» **SUPPLIED MATERIAL**:
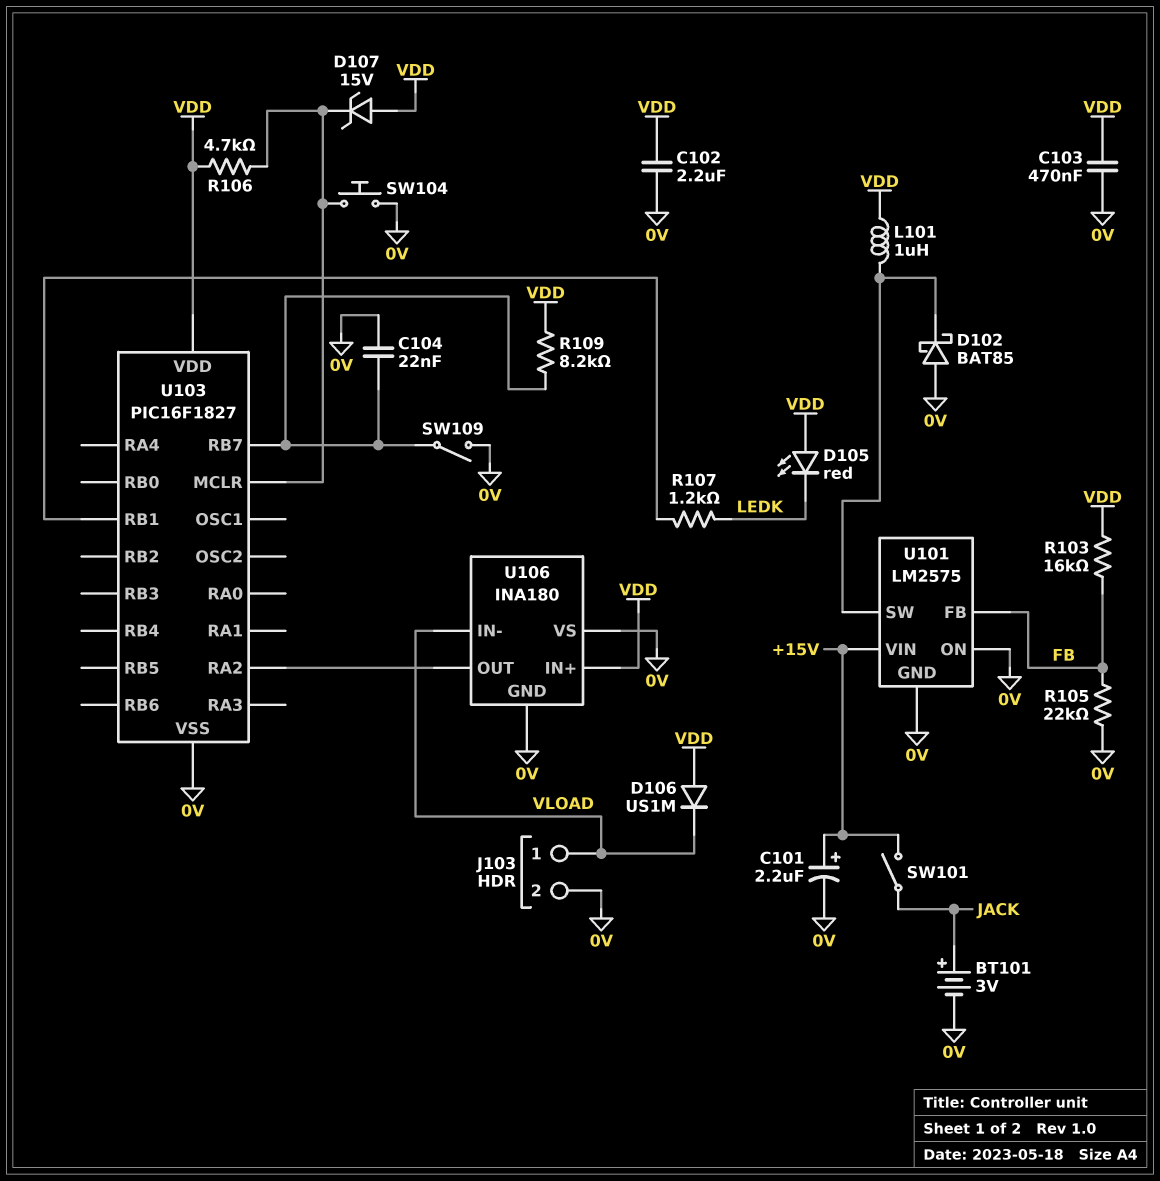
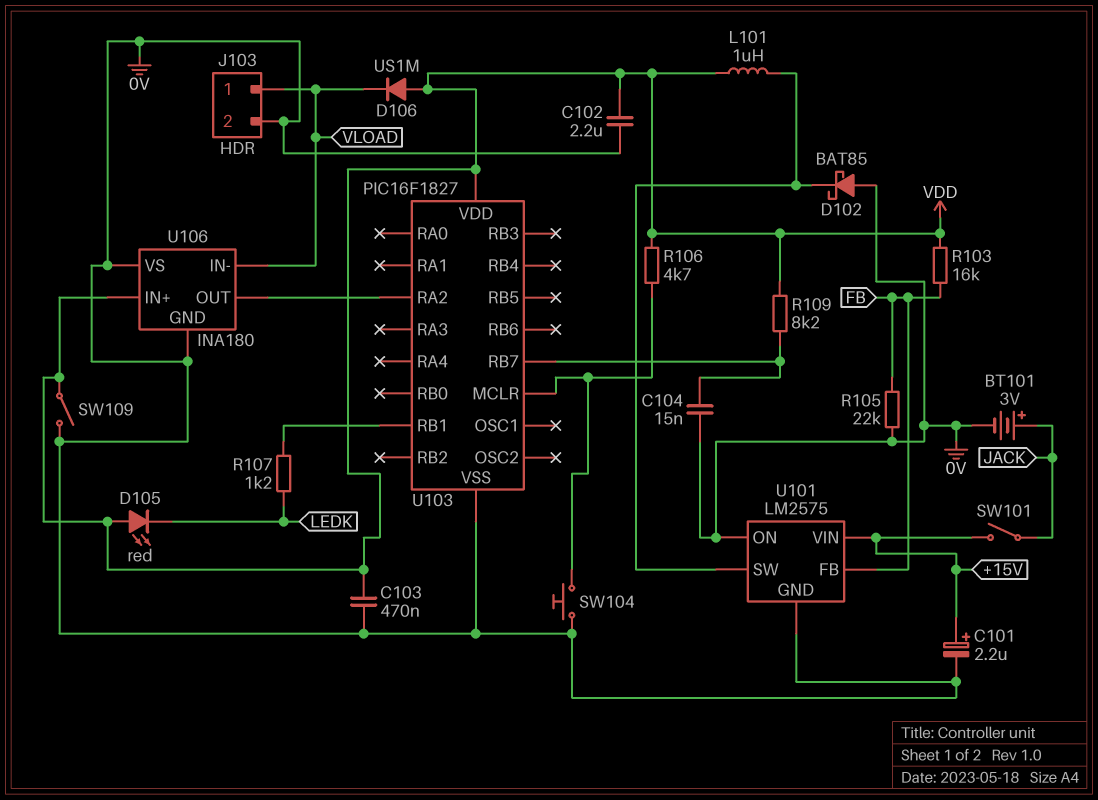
C104: 22nF (0V, U103/RB7) -> 15nF (0V, U103/RB7)
D107: zener 15V (A VDD, K U103/MCLR) -> none
SW109: switch (0V, U103/RB7) -> switch (0V, VDD)

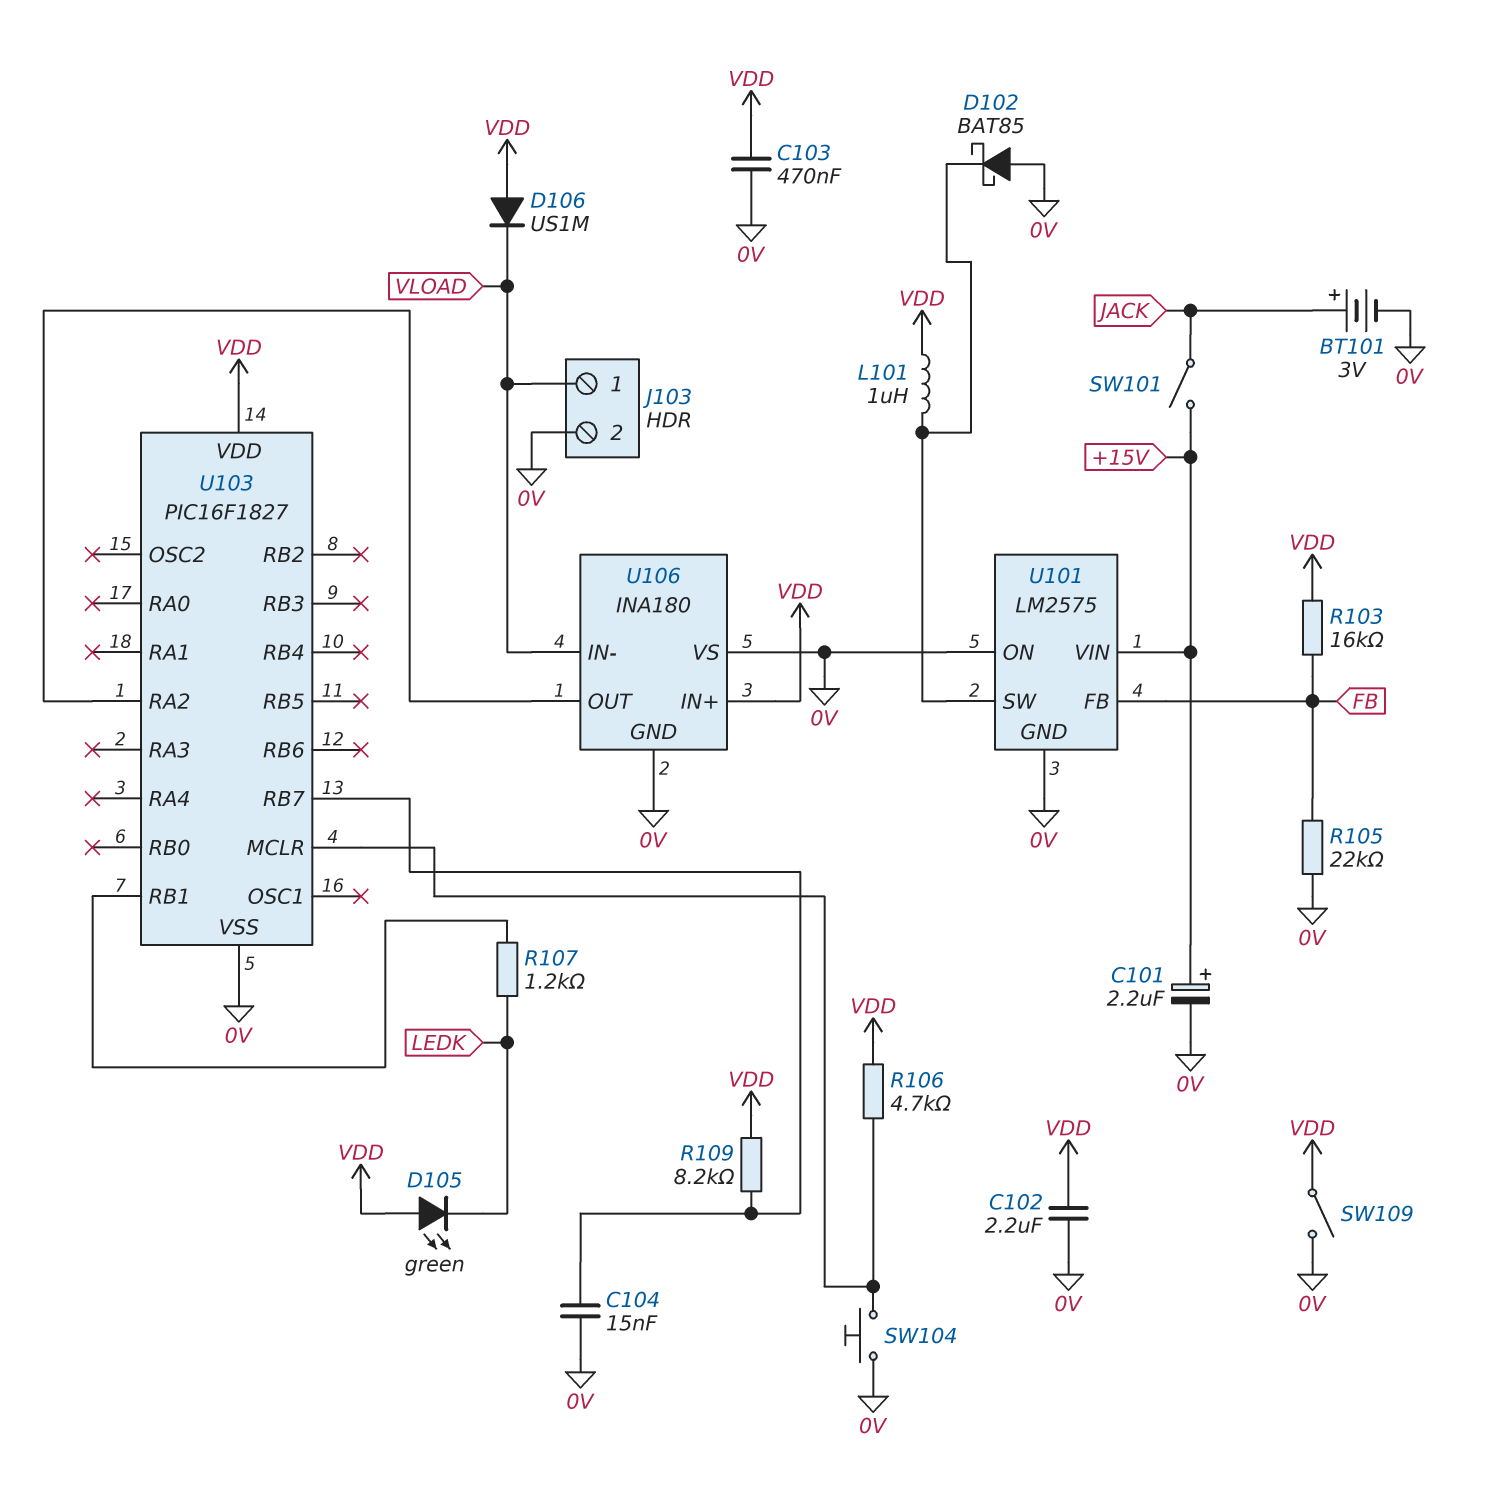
D105: LED red (A VDD, K LEDK) -> LED green (A VDD, K LEDK)

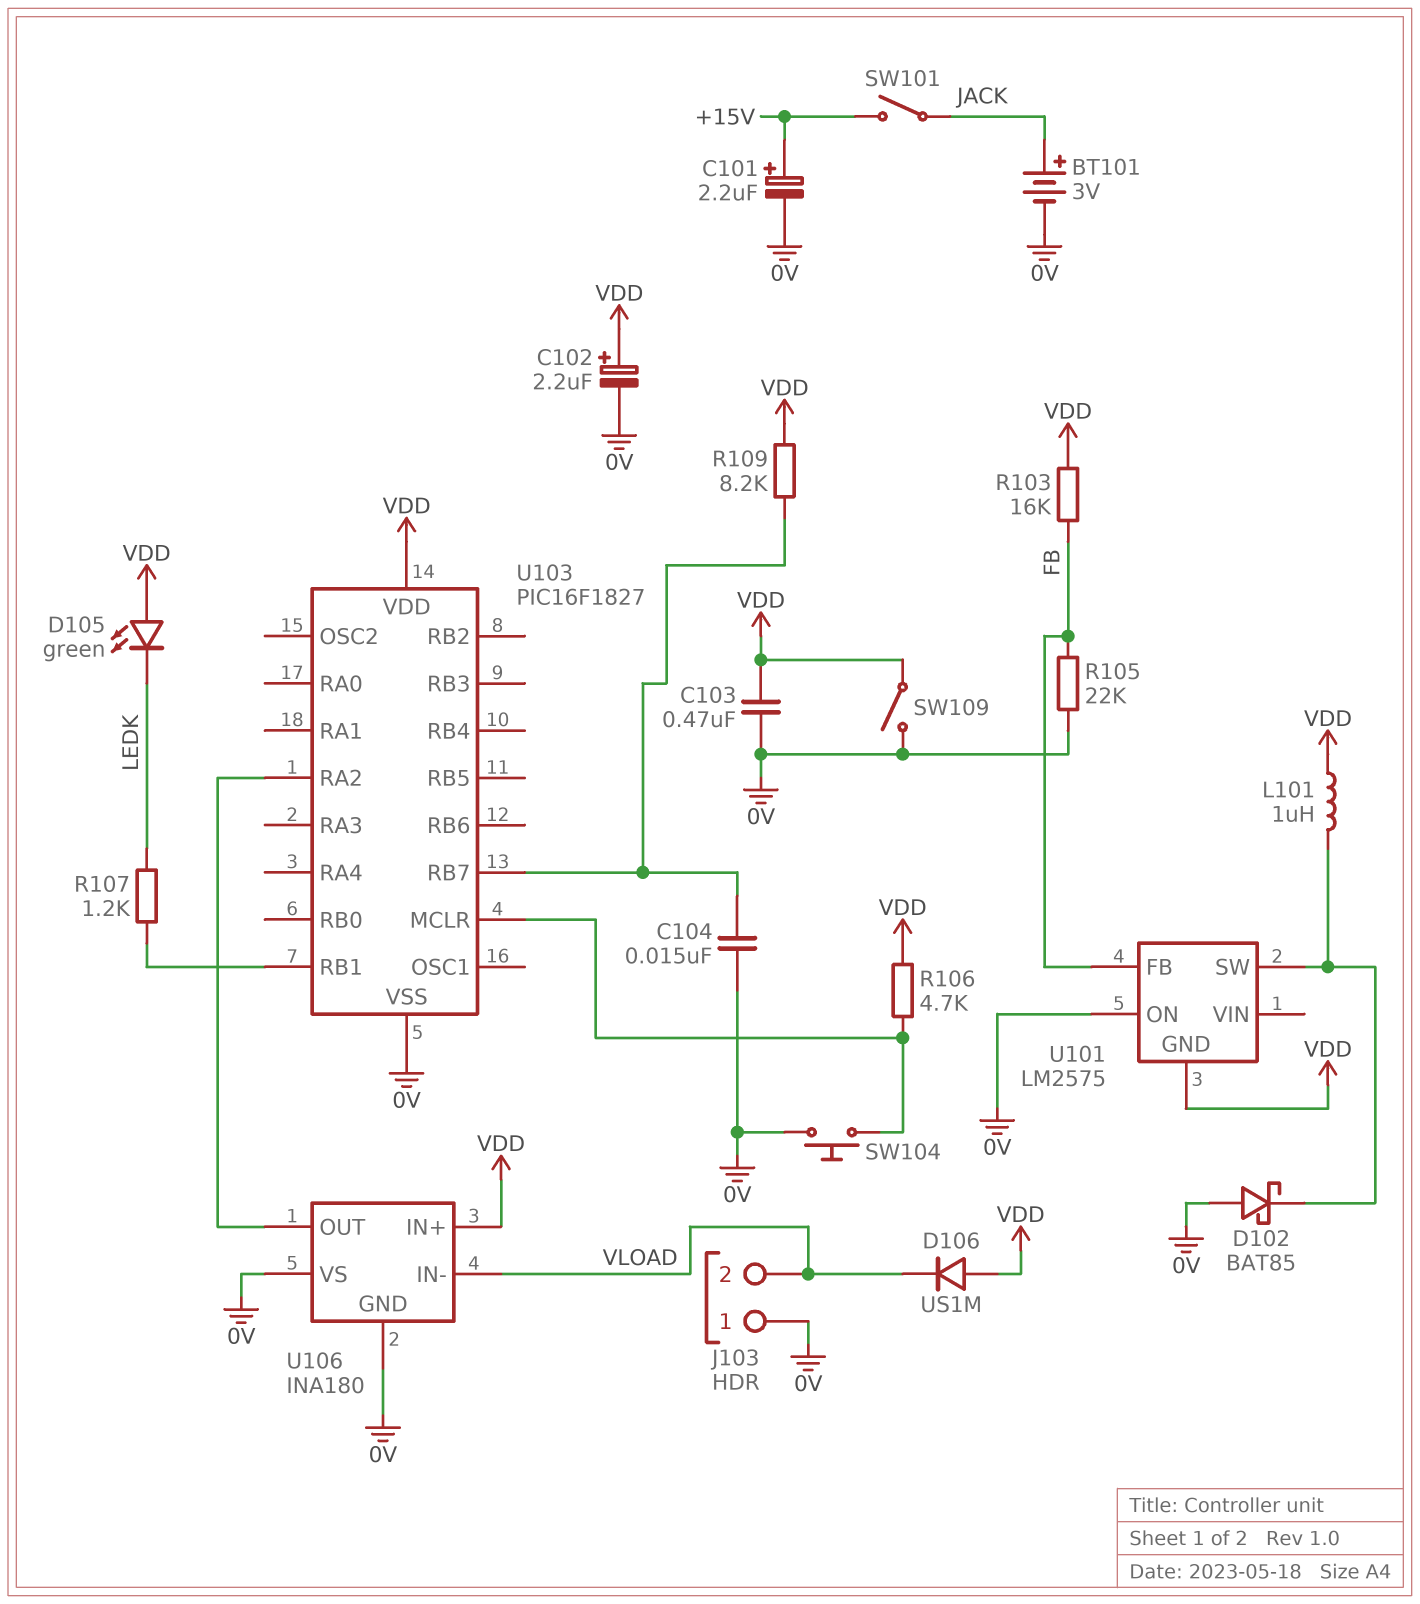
C102: 2.2uF (0V, VDD) -> 2.2uF (plus VDD, minus 0V)
J103 pin 1: VLOAD -> 0V
J103 pin 2: 0V -> VLOAD
U101 pin GND: 0V -> VDD
U101 pin VIN: +15V -> none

» **YOUR ASSIGNMENT**: Lines with the word "none" in them are the answer; report each one from the data.

» **PROBLEM SOLUTION**:
D107: zener 15V (A VDD, K U103/MCLR) -> none
U101 pin VIN: +15V -> none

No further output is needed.